GOAL OF THE EXERCISE - Word for word, restate the records from their first line through the line with "orange fish: 14 -> 13", both ends included; omit each picture.

RECORDS PROVIDED -
/---
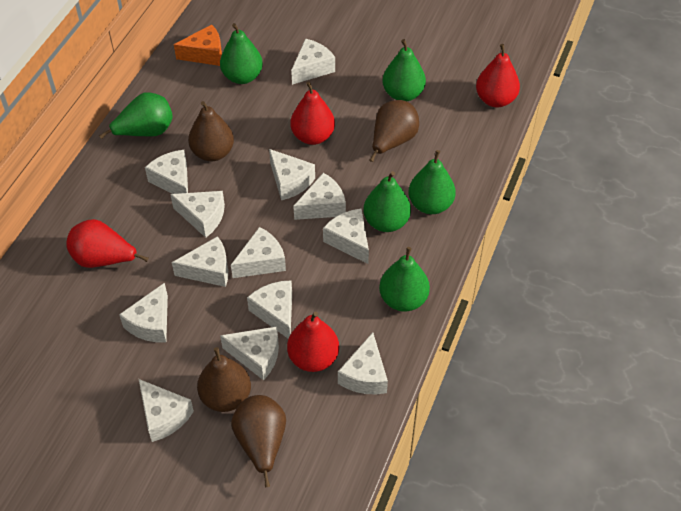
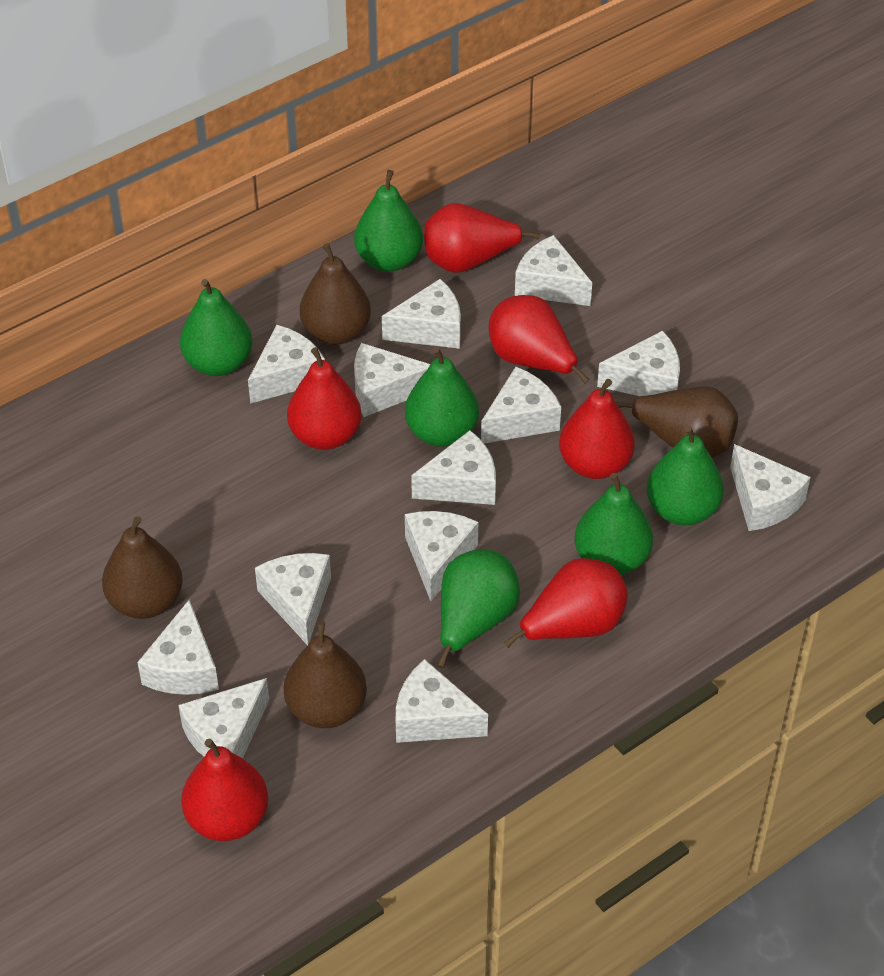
orange cheese: 1 -> 0
red pear: 4 -> 6

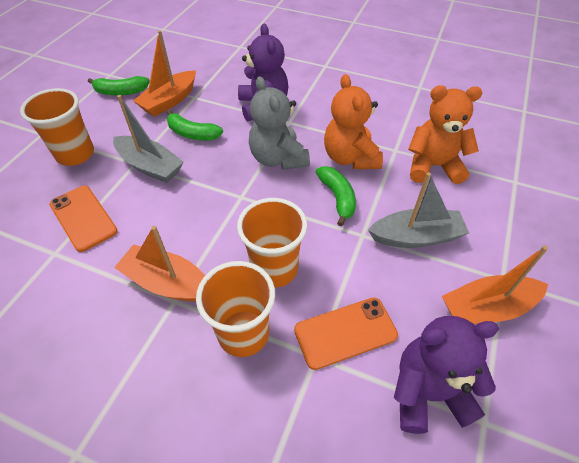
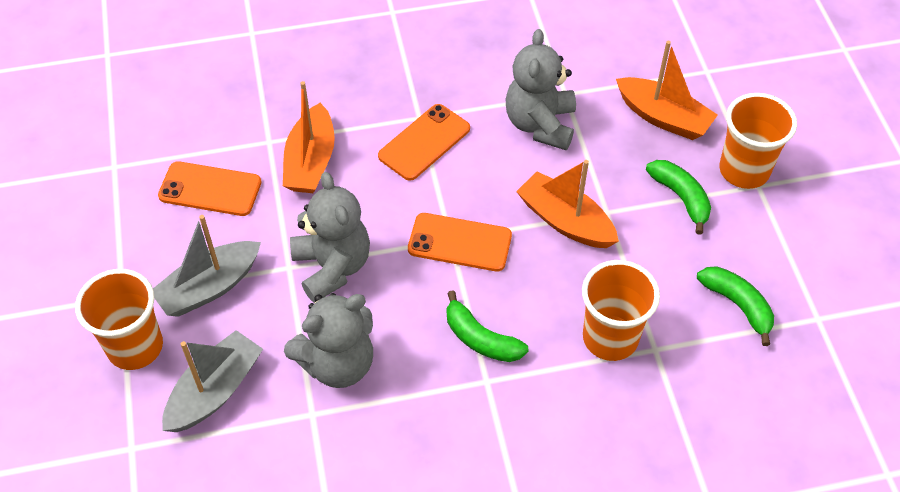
grey teddy bear: 1 -> 3
orange phone: 2 -> 3
orange teddy bear: 2 -> 0
purple teddy bear: 2 -> 0

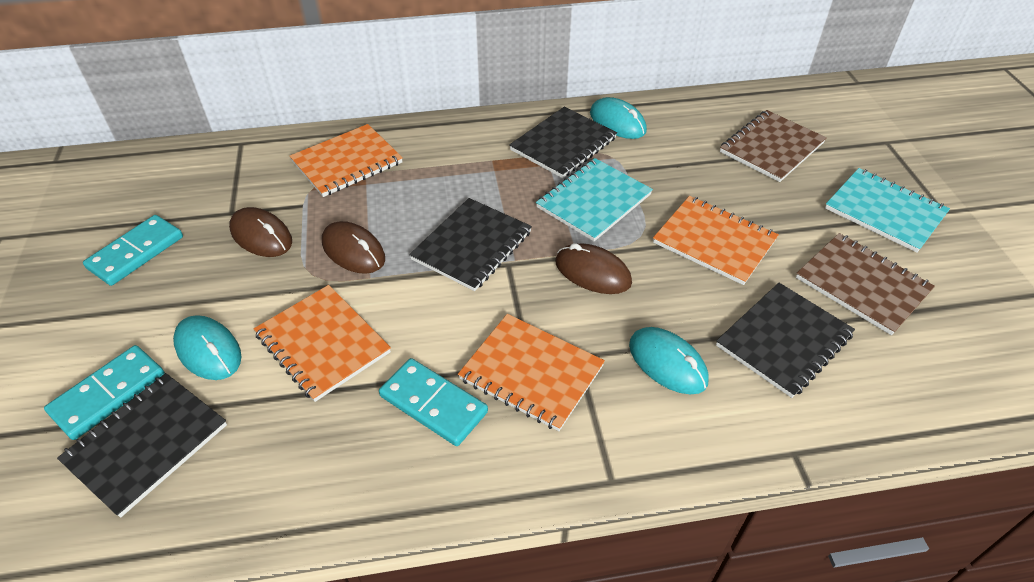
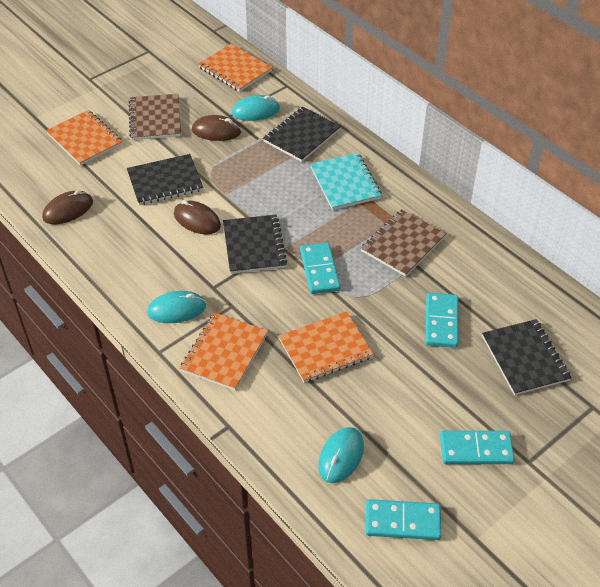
turquoise domino: 3 -> 4
turquoise notebook: 2 -> 1

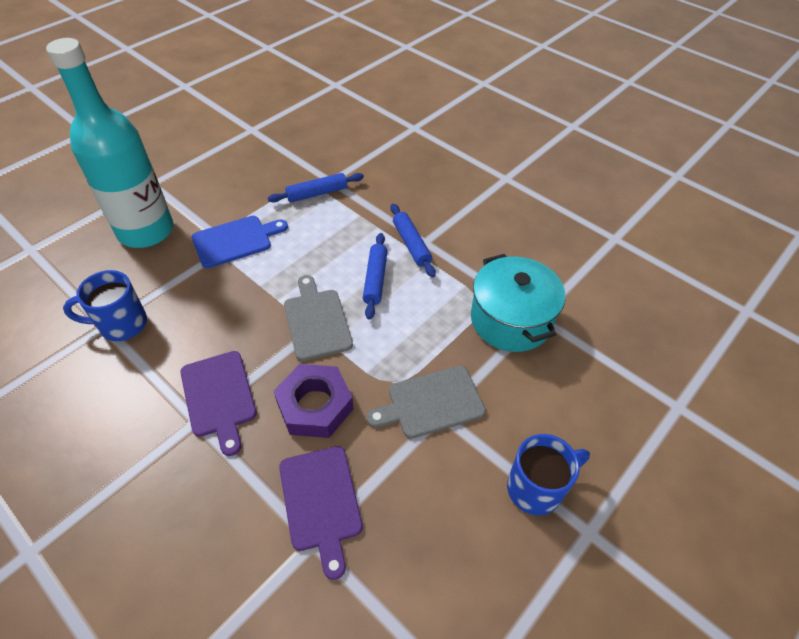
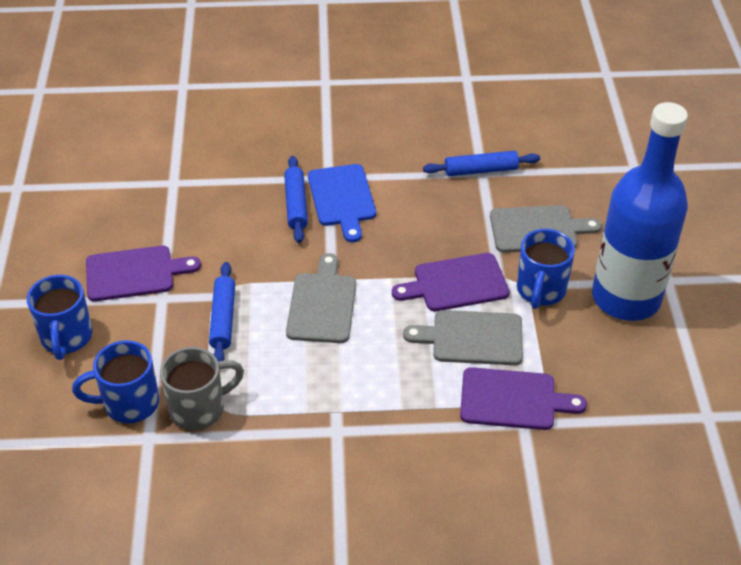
blue bottle: 0 -> 1
blue mug: 2 -> 3
grey cutting board: 2 -> 3
grey mug: 0 -> 1
purple cutting board: 2 -> 3
purple nut: 1 -> 0
turquoise bottle: 1 -> 0
turquoise pot: 1 -> 0

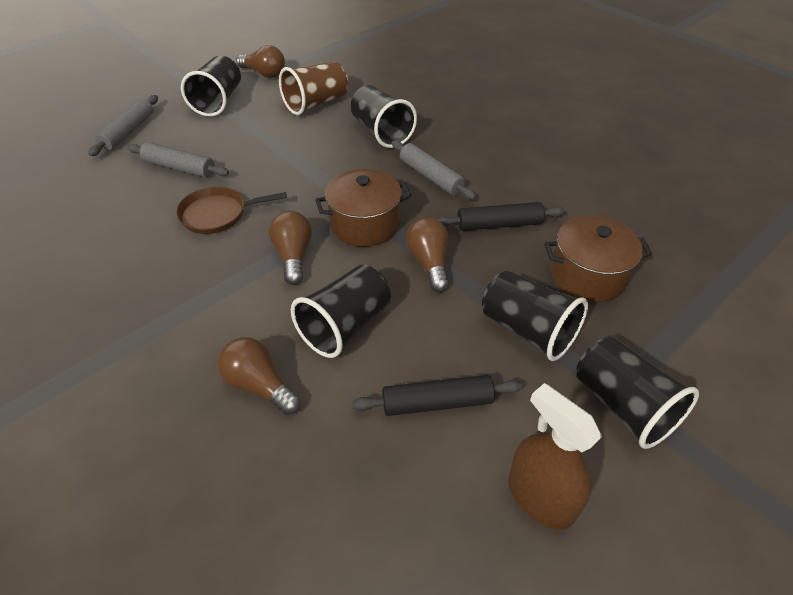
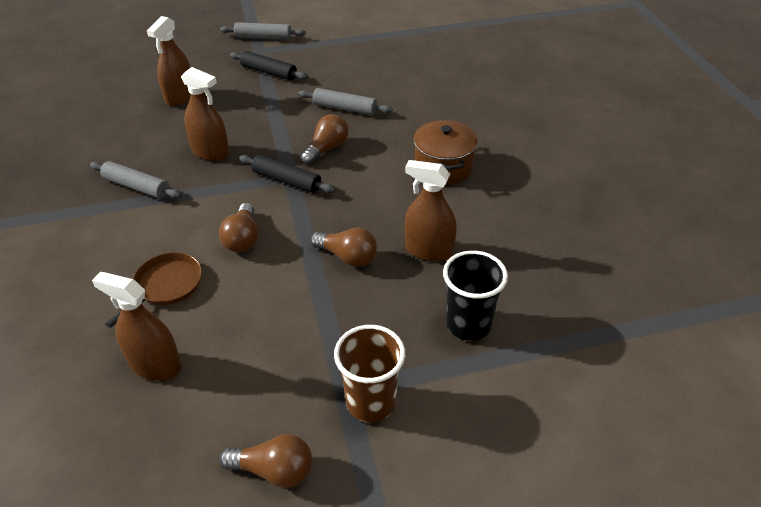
black cup: 5 -> 1
brown pot: 2 -> 1
brown spray bottle: 1 -> 4

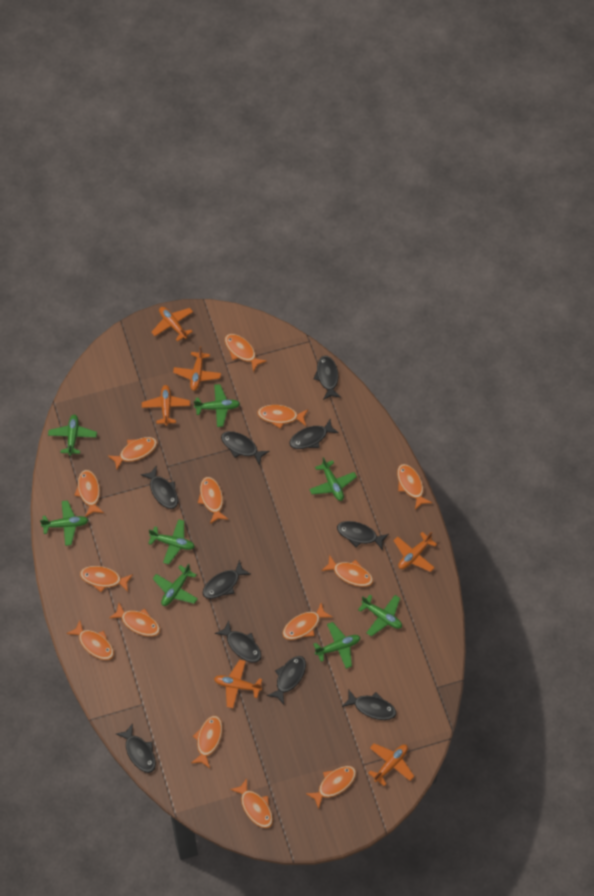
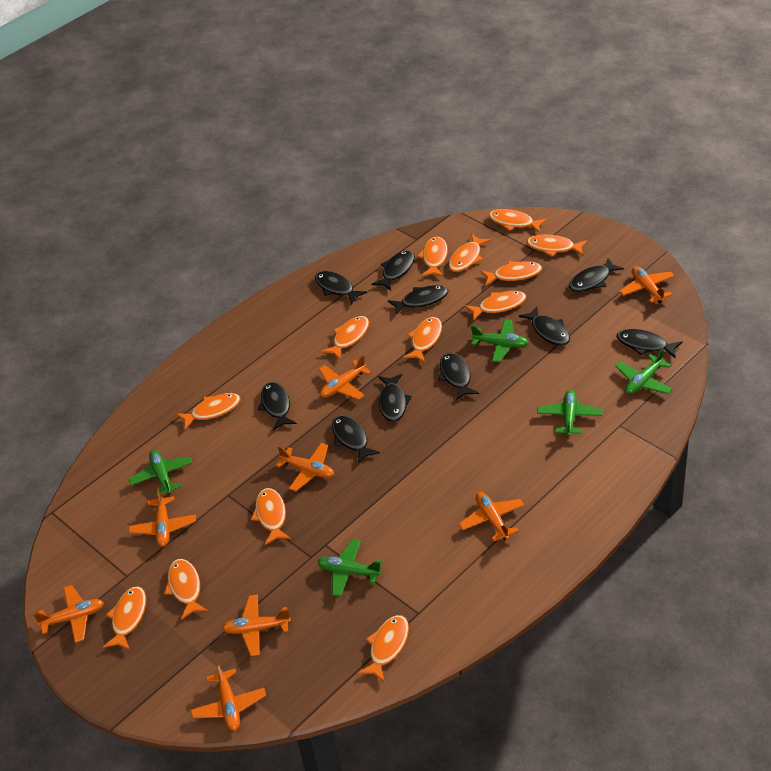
green plane: 8 -> 5
orange fish: 14 -> 13
orange plane: 6 -> 8

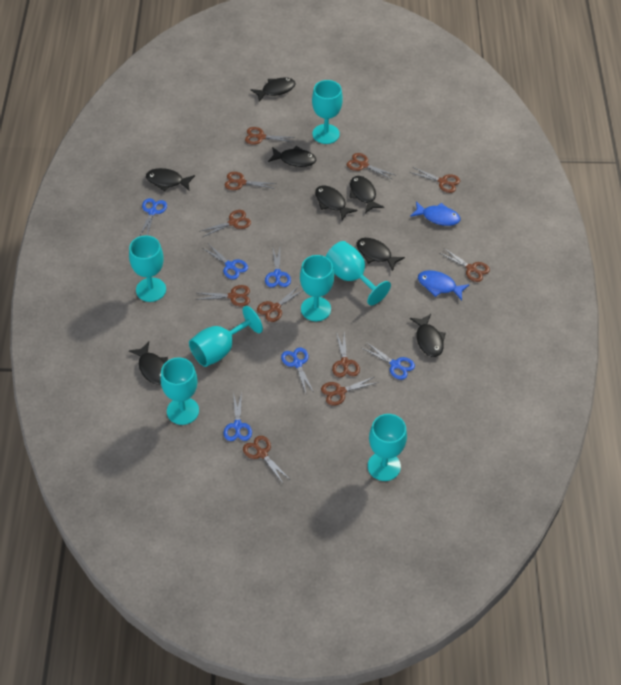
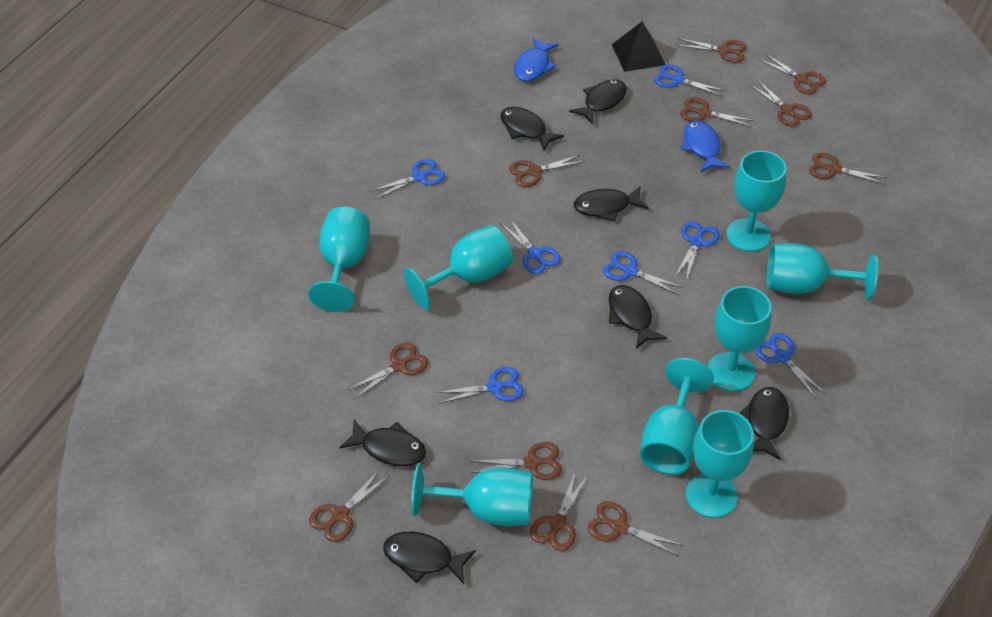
black fish: 8 -> 7
black pyramid: 0 -> 1
blue scissors: 6 -> 7
turquoise goblet: 7 -> 8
\---
EXERCISE ANSWER -
orange cheese: 1 -> 0
red pear: 4 -> 6

grey teddy bear: 1 -> 3
orange phone: 2 -> 3
orange teddy bear: 2 -> 0
purple teddy bear: 2 -> 0

turquoise domino: 3 -> 4
turquoise notebook: 2 -> 1

blue bottle: 0 -> 1
blue mug: 2 -> 3
grey cutting board: 2 -> 3
grey mug: 0 -> 1
purple cutting board: 2 -> 3
purple nut: 1 -> 0
turquoise bottle: 1 -> 0
turquoise pot: 1 -> 0

black cup: 5 -> 1
brown pot: 2 -> 1
brown spray bottle: 1 -> 4

green plane: 8 -> 5
orange fish: 14 -> 13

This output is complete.